EXTRACTED INFORMATION:
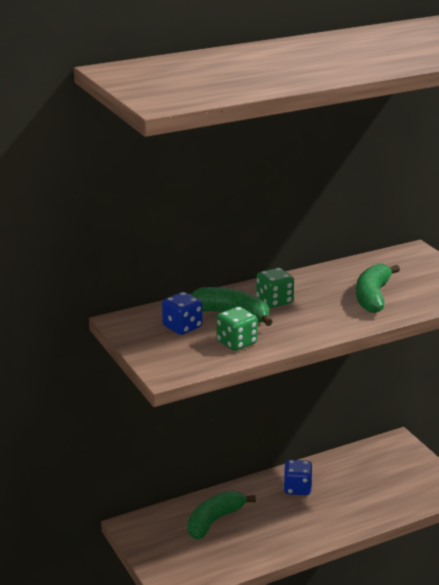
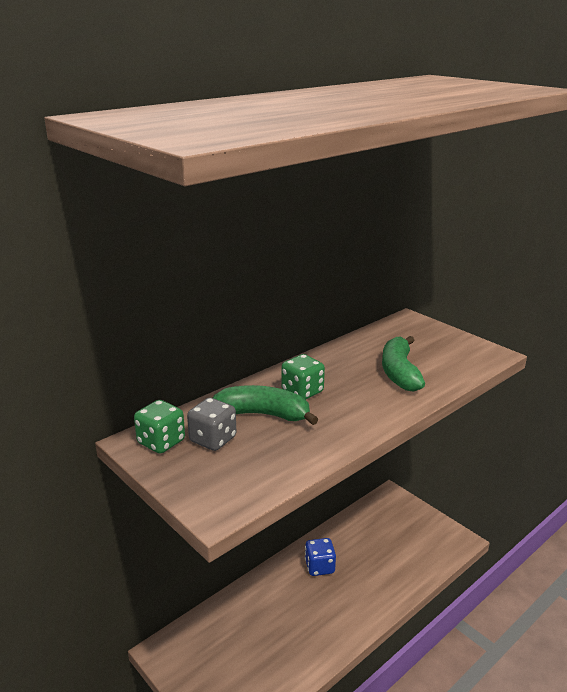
camera: 15 degrees left, 0 degrees up
(182, 327) = (213, 439): blue dice -> grey dice
(214, 521) = (250, 625): green banana -> none
(236, 343) = (284, 451): green dice -> green dice (161, 442)

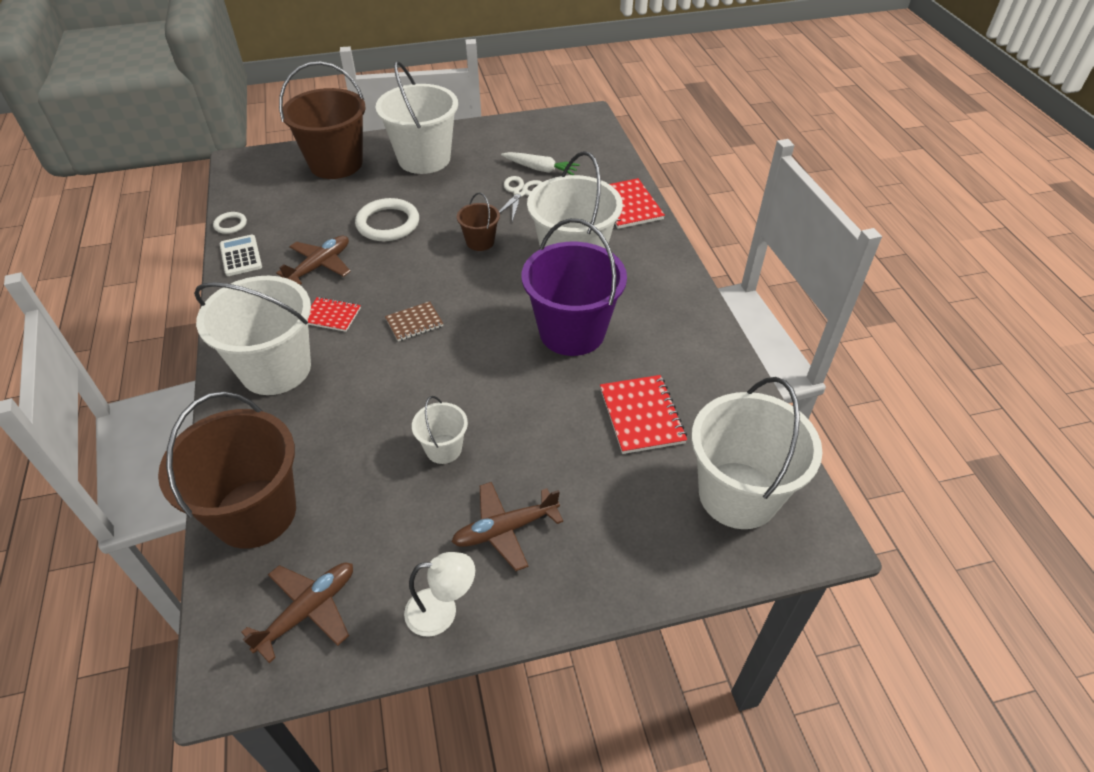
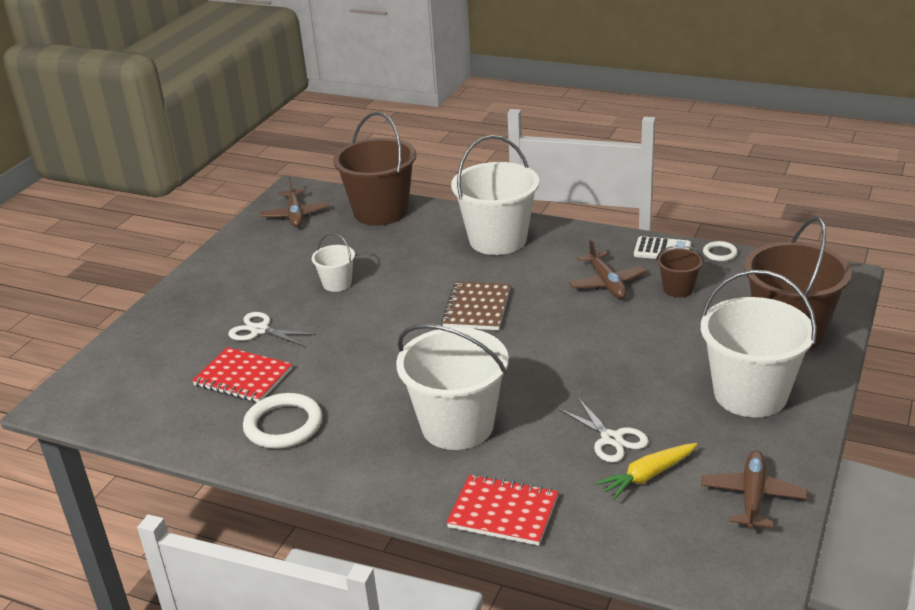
camera: 130 degrees right, 15 degrees down
(332, 315) = (531, 274): red notebook -> none
(388, 223) = (638, 334): white ring -> white ring (283, 425)
(414, 323) = (476, 308): brown notebook -> brown notebook, size x1.60
(442, 611) = (234, 251): white lamp -> none
(480, 242) = (549, 378): brown bucket -> brown bucket (678, 289)
(505, 529) = (248, 286): brown plane -> brown plane (752, 496)
(540, 169) = (648, 476): white carrot -> yellow carrot
(569, 456) = (260, 330): none -> white scissors
(572, 332) = (367, 382): purple bucket -> none
(738, 495) = (128, 387): white bucket -> none

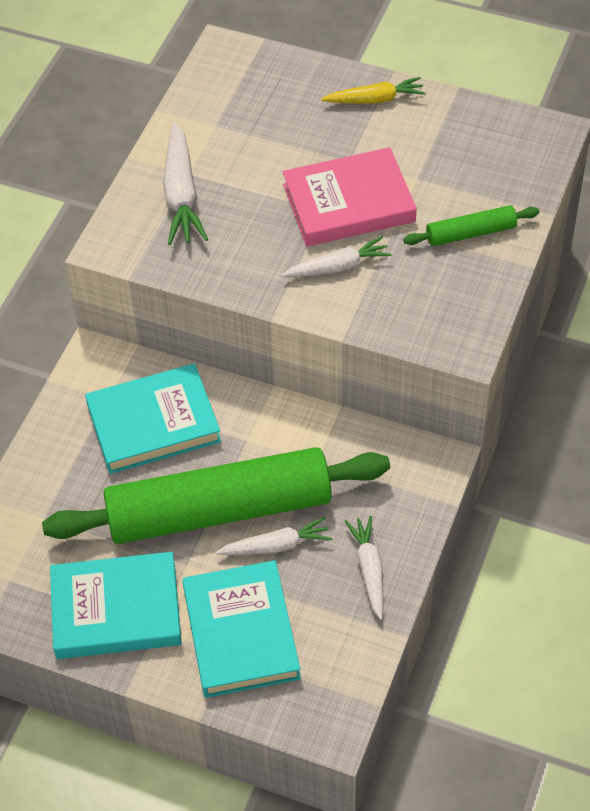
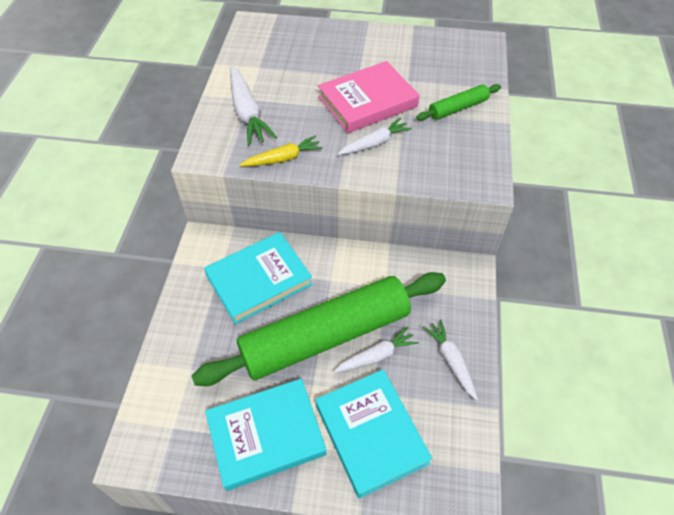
camera: 15 degrees left, 0 degrees up
(375, 99) = (362, 38): yellow carrot -> yellow carrot (283, 158)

YOUR OBJECTIVE:
Write out again, word for word, only the lines from the one with "(569, 456) = (260, 330): none" through the last line of the material, and omit each picture.

RESPONSE FOR THIS EXERCISE:
(569, 456) = (260, 330): none -> white scissors
(572, 332) = (367, 382): purple bucket -> none
(738, 495) = (128, 387): white bucket -> none

camera: 15 degrees left, 0 degrees up
(375, 99) = (362, 38): yellow carrot -> yellow carrot (283, 158)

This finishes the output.